▶ EXTRACTED DATA
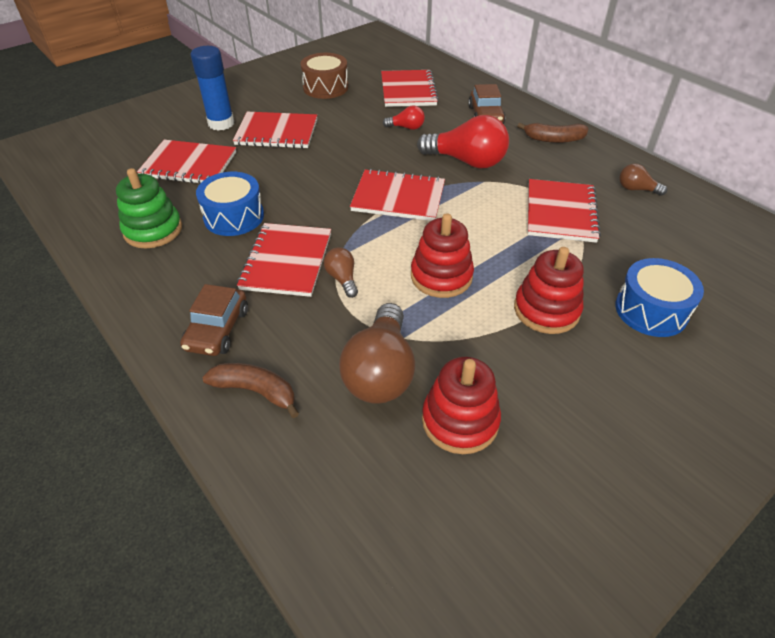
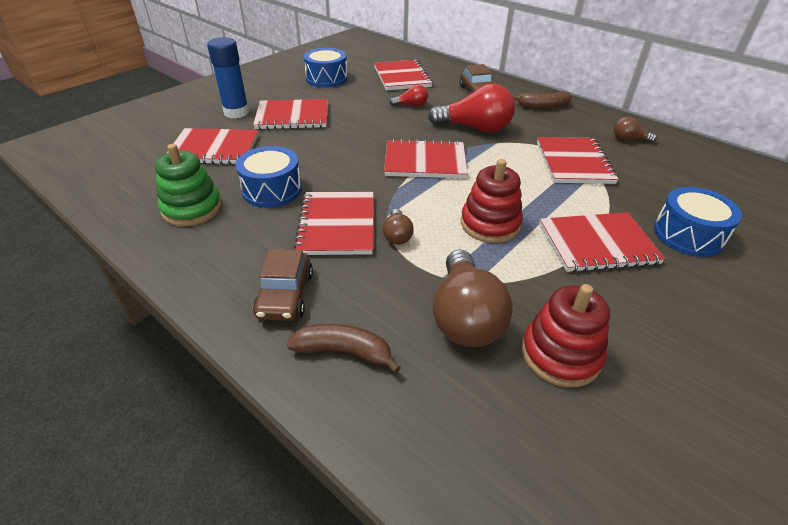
camera: 10 degrees left, 5 degrees down
(325, 87) = (326, 79): brown drum -> blue drum
(342, 279) = (397, 235): brown light bulb -> brown light bulb turned 150 degrees counterclockwise
(546, 310) = (597, 244): red stacking toy -> red notebook

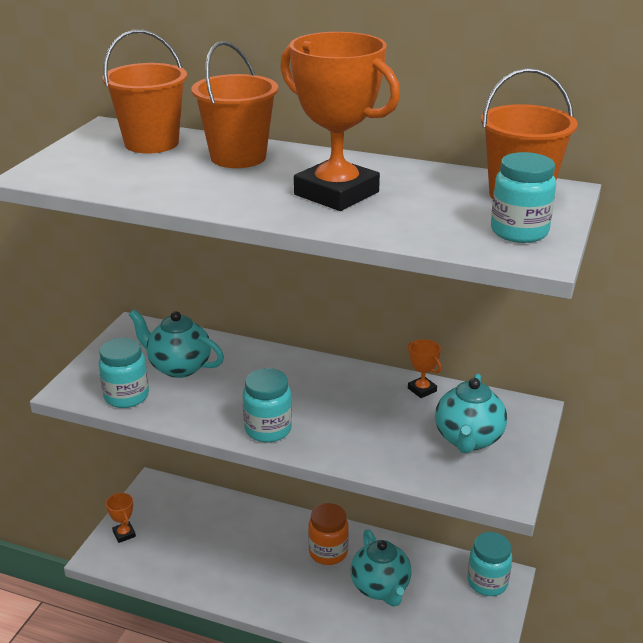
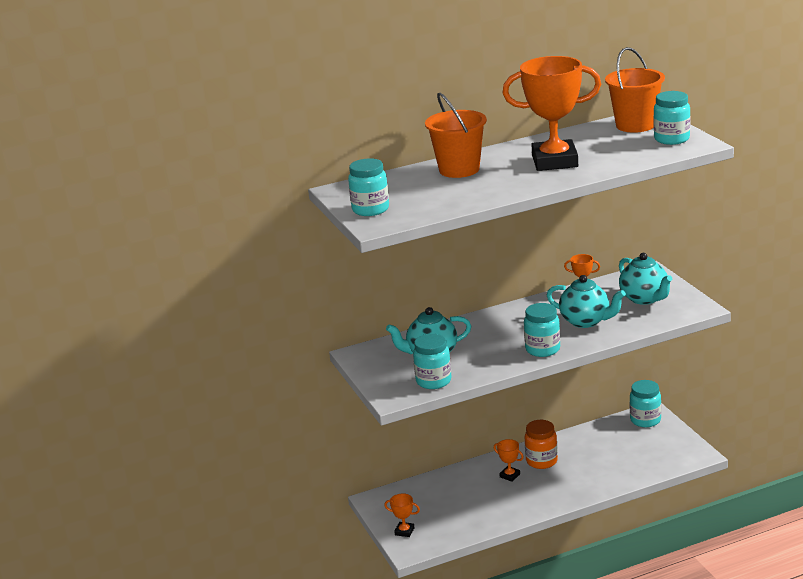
camera: 40 degrees left, 5 degrees down
(74, 158) = (370, 209): none -> turquoise jar
(151, 143) = (390, 185): orange bucket -> none
(280, 546) = (510, 475): none -> orange trophy
(380, 588) = (597, 457): turquoise teapot -> turquoise teapot (586, 321)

▶ TASK INSTRUCTIONS
Please reproduce verbatim the lines from the line with "(342, 279) = (397, 235): brown" through the final line of the listing, inclusive of both ends. Omit all pictures.

▶ WRITTEN SOLUTION
(342, 279) = (397, 235): brown light bulb -> brown light bulb turned 150 degrees counterclockwise
(546, 310) = (597, 244): red stacking toy -> red notebook

camera: 40 degrees left, 5 degrees down
(74, 158) = (370, 209): none -> turquoise jar
(151, 143) = (390, 185): orange bucket -> none
(280, 546) = (510, 475): none -> orange trophy
(380, 588) = (597, 457): turquoise teapot -> turquoise teapot (586, 321)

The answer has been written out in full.